Activity:
Match on the string "empty" in the entries below and return every matching line.

Information shown:
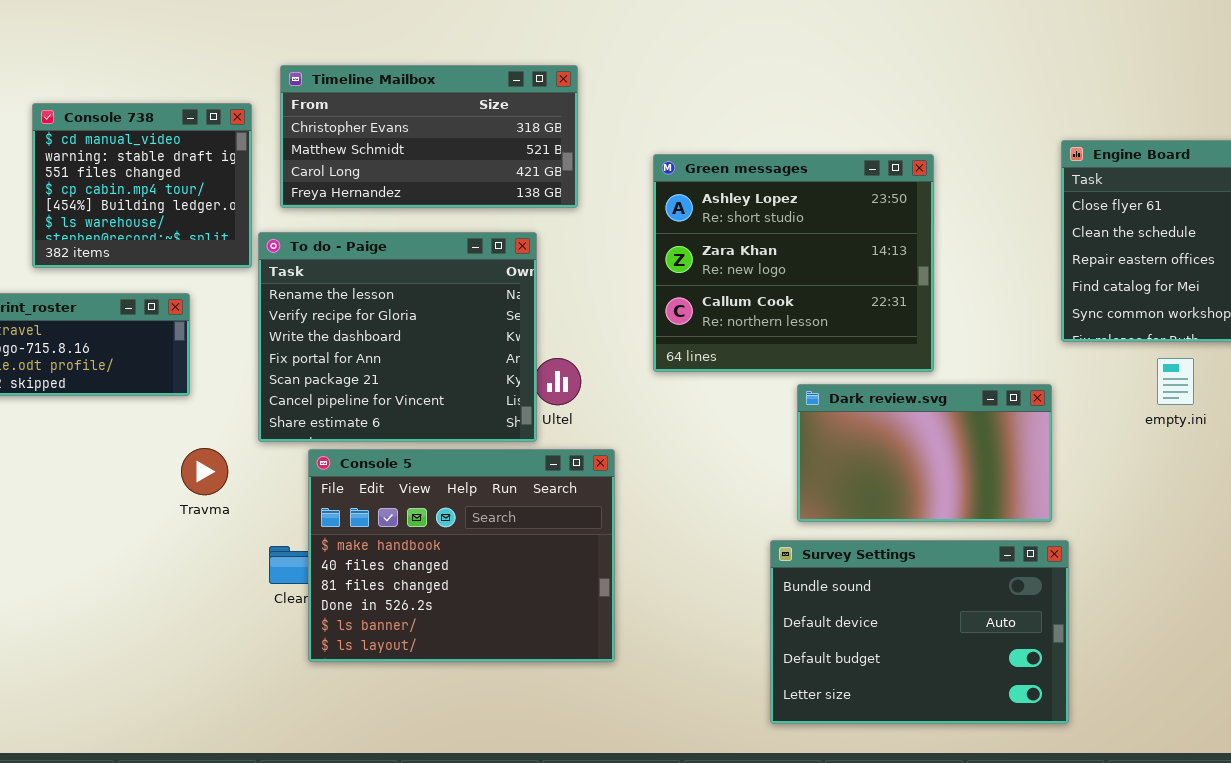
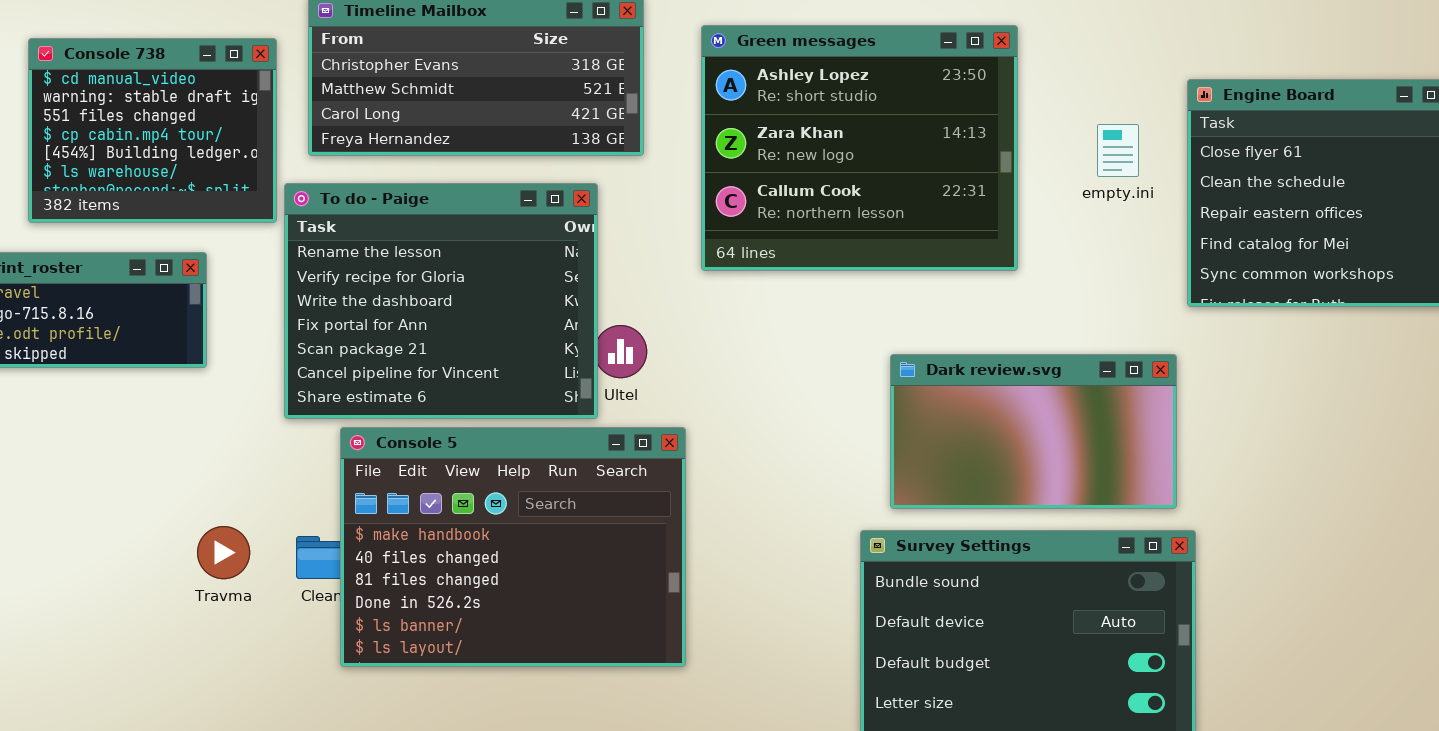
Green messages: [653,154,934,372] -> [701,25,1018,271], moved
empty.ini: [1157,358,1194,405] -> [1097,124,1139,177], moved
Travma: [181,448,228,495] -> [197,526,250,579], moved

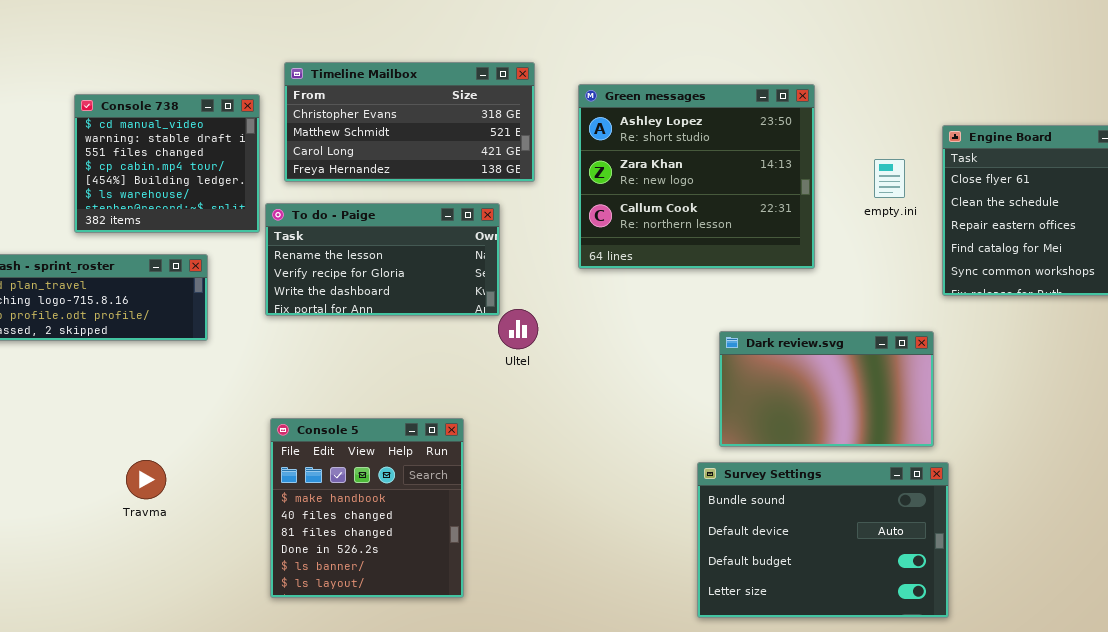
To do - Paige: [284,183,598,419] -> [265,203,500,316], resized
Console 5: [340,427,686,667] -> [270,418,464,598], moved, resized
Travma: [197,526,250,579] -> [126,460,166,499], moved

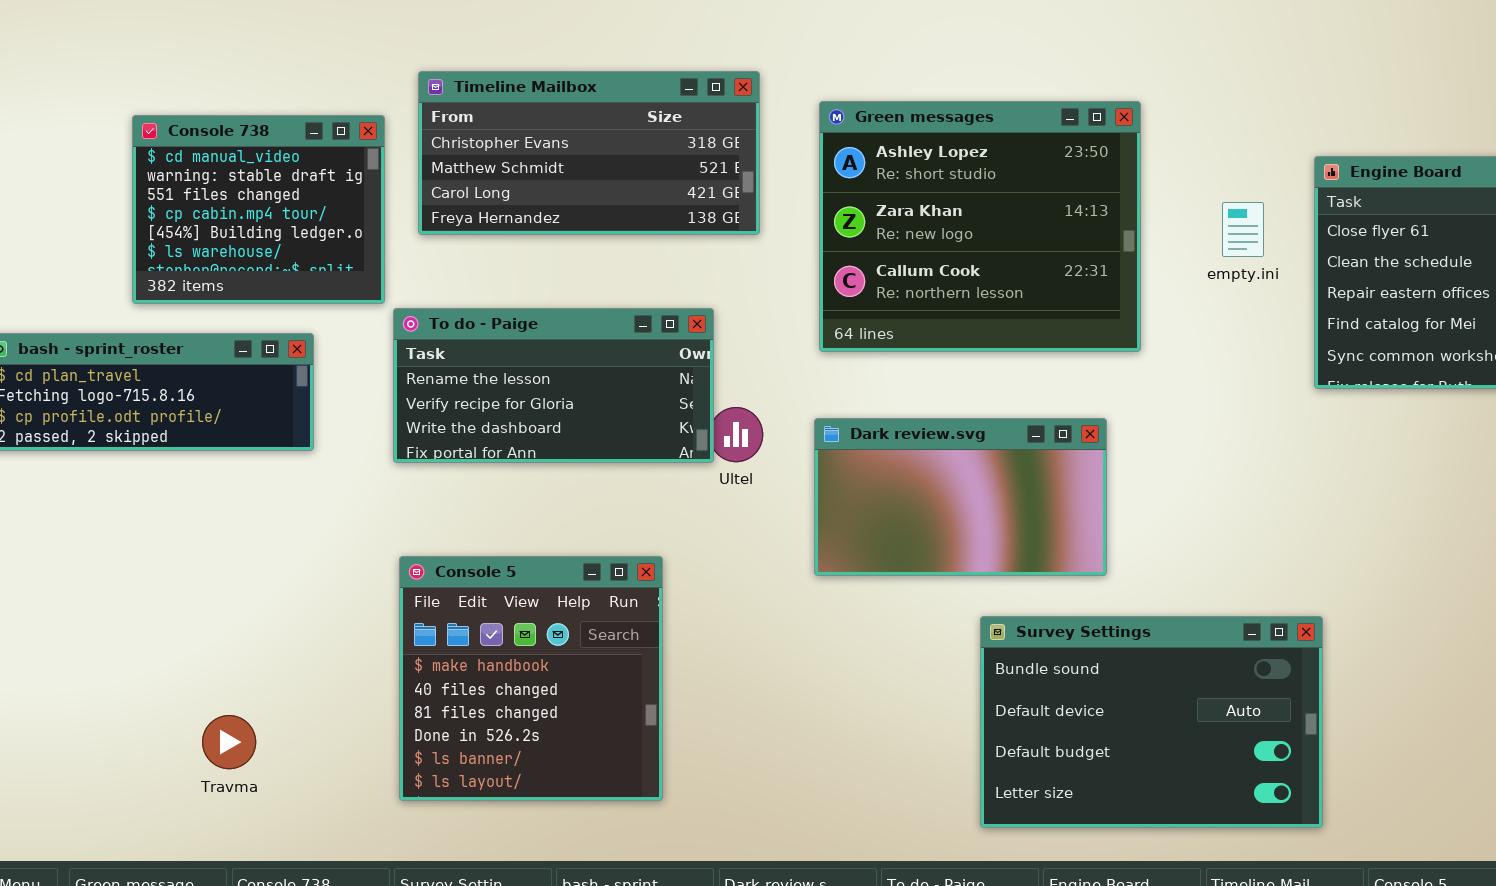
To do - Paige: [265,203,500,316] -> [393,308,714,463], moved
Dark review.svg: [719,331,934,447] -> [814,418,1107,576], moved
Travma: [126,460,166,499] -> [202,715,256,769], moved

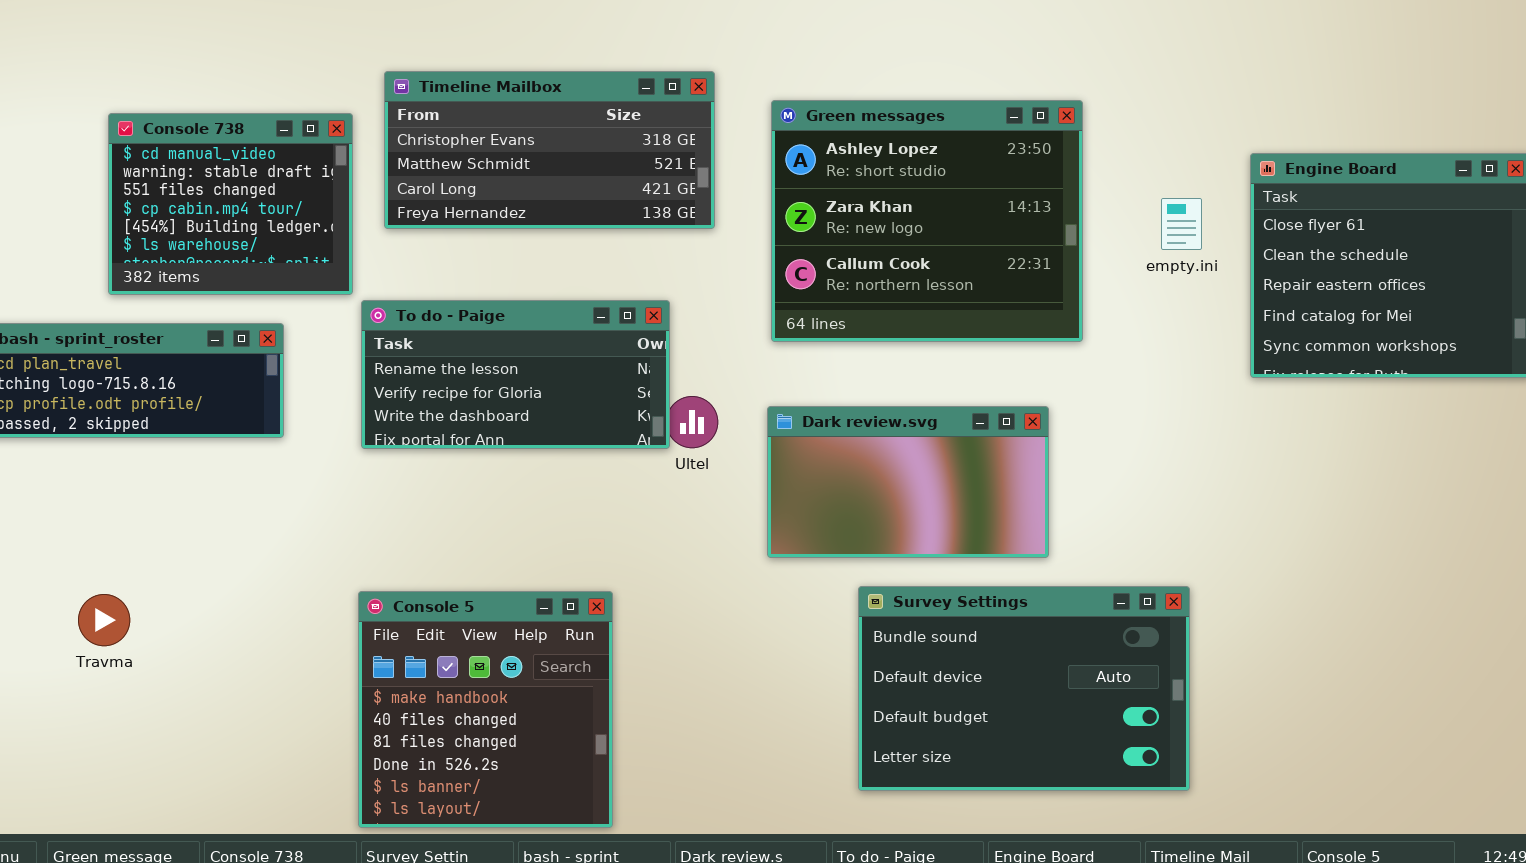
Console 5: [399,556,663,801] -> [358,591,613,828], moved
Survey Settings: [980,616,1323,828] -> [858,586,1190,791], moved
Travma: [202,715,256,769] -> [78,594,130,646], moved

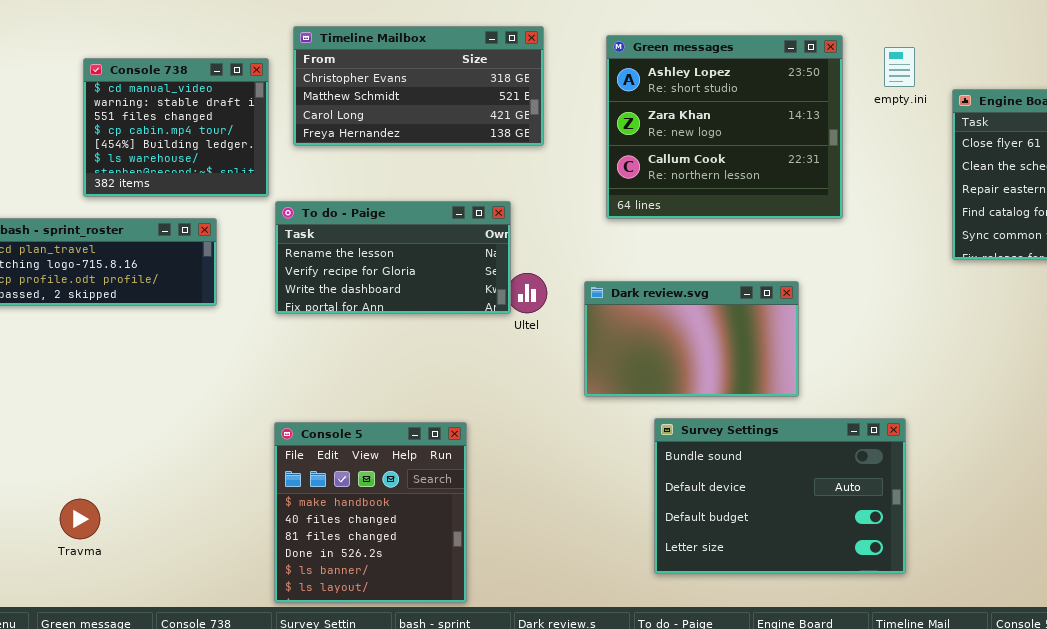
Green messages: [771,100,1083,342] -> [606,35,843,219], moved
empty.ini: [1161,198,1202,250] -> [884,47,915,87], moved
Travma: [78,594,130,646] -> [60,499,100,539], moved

Exercise answer:
empty.ini: [1157,358,1194,405] -> [1097,124,1139,177], moved
empty.ini: [1161,198,1202,250] -> [884,47,915,87], moved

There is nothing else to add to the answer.